● What to do: Extract each line of the records that contains the string "kern" and copy it in full.

----- Task data

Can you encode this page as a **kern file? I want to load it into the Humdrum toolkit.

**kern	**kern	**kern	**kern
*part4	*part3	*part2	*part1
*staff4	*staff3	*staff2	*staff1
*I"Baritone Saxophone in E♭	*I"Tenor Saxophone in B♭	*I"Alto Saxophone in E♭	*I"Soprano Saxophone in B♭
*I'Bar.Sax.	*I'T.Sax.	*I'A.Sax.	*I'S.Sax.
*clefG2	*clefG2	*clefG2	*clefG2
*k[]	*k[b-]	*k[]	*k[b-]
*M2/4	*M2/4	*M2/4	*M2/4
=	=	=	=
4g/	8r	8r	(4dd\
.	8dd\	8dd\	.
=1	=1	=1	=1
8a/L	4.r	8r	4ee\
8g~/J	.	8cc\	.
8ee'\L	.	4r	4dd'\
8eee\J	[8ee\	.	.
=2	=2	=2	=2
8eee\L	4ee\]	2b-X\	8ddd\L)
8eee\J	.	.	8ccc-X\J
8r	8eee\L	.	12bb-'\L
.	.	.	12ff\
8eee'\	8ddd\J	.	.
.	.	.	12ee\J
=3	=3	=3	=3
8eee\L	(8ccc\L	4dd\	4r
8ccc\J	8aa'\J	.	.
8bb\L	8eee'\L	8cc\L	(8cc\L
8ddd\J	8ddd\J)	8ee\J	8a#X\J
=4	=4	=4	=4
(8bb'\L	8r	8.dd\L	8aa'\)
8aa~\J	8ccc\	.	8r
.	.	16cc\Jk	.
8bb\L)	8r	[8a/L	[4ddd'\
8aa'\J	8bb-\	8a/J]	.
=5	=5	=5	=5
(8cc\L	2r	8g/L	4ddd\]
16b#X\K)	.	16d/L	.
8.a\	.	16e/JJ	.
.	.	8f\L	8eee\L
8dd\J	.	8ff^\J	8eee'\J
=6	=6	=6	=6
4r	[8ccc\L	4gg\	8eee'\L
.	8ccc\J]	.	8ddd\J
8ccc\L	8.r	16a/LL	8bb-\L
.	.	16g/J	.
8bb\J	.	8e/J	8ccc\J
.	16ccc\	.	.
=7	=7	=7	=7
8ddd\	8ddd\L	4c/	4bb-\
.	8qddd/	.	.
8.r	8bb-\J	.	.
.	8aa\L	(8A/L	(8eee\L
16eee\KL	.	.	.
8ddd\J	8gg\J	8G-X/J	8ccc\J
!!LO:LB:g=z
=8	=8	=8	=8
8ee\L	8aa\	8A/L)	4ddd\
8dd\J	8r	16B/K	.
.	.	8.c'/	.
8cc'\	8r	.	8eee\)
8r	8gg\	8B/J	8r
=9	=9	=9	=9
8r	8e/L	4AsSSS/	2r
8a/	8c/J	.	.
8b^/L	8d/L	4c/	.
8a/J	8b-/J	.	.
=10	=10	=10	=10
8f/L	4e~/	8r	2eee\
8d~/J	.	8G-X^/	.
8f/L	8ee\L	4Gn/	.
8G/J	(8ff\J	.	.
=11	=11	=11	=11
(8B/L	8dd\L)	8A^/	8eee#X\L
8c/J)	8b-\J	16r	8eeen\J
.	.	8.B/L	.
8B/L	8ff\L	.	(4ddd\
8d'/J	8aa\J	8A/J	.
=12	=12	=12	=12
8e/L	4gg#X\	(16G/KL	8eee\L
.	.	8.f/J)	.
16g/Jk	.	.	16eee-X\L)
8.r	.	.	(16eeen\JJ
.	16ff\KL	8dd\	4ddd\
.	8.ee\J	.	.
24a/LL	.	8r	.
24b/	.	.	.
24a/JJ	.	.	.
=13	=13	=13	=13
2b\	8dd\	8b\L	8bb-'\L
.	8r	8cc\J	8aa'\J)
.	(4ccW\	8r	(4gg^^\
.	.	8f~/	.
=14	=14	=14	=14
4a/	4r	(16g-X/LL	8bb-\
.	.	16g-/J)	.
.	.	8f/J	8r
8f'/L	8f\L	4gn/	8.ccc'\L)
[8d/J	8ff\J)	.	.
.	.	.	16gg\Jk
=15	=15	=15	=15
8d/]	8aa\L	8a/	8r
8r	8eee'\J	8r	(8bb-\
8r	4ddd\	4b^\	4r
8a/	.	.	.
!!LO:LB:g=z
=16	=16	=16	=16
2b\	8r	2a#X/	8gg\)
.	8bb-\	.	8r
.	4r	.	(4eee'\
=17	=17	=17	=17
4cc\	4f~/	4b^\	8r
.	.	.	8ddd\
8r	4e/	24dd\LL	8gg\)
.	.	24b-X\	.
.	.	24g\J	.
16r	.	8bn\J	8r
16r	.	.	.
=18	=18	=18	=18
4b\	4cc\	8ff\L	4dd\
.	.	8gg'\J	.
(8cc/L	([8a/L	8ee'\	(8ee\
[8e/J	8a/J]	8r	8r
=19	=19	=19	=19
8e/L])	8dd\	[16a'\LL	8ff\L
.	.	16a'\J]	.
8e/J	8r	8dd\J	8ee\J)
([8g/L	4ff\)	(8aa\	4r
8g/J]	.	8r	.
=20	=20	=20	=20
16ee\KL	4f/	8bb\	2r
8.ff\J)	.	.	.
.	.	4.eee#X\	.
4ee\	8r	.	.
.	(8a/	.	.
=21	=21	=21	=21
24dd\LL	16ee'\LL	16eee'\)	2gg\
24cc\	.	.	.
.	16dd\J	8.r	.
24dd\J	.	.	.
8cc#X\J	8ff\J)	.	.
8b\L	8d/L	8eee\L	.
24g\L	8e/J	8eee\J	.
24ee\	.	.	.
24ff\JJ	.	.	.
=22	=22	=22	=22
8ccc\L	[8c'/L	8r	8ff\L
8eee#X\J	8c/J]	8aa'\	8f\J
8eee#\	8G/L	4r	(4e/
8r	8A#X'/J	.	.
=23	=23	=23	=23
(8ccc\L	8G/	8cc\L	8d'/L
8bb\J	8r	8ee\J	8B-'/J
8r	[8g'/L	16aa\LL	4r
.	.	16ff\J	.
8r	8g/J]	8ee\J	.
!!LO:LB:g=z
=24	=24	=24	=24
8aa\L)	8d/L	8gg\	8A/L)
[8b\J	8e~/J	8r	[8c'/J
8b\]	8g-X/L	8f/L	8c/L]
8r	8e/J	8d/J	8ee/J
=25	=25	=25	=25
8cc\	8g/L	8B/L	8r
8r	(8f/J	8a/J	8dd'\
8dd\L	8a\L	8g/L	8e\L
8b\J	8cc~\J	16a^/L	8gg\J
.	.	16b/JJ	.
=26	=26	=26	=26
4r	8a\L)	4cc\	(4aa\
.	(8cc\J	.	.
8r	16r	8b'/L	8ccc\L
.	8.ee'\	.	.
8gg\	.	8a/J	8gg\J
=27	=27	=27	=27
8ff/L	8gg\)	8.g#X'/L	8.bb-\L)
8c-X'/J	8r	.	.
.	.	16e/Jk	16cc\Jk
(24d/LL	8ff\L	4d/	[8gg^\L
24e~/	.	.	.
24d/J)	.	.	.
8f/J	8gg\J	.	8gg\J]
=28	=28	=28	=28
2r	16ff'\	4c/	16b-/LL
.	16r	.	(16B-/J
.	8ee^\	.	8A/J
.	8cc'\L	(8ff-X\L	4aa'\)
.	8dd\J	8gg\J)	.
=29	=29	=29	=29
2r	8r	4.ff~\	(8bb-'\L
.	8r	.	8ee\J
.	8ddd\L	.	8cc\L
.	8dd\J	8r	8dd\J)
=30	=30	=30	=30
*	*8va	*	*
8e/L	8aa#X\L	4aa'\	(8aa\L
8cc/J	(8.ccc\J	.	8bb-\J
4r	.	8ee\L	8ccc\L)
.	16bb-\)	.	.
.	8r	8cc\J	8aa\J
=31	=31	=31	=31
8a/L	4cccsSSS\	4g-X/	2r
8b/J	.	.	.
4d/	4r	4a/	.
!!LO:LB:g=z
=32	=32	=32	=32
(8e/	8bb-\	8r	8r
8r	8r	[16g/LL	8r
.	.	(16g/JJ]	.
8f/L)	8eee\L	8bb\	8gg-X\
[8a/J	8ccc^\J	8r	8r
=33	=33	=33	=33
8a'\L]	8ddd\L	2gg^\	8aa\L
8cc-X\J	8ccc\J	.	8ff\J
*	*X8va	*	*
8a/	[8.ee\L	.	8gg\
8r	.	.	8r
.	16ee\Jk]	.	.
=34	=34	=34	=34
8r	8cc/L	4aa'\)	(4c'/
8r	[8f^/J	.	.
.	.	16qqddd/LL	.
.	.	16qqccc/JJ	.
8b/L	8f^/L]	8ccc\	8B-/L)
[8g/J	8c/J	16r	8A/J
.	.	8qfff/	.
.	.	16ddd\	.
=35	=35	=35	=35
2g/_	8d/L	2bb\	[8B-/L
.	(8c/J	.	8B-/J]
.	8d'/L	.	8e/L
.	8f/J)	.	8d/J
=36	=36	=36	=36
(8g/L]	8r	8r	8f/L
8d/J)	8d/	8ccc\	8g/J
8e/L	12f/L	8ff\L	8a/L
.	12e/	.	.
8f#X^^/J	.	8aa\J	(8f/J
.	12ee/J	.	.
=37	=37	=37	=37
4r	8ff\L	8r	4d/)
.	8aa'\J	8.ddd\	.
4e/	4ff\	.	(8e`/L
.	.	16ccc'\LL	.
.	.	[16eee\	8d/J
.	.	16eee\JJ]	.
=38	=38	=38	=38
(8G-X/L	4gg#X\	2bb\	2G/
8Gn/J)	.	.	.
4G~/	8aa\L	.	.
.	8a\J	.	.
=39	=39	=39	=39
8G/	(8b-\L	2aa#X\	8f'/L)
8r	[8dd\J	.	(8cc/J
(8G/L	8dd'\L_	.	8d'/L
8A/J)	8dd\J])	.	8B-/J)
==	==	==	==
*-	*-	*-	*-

----------

● Output of the exercise:
Can you encode this page as a **kern file? I want to load it into the Humdrum toolkit.
**kern	**kern	**kern	**kern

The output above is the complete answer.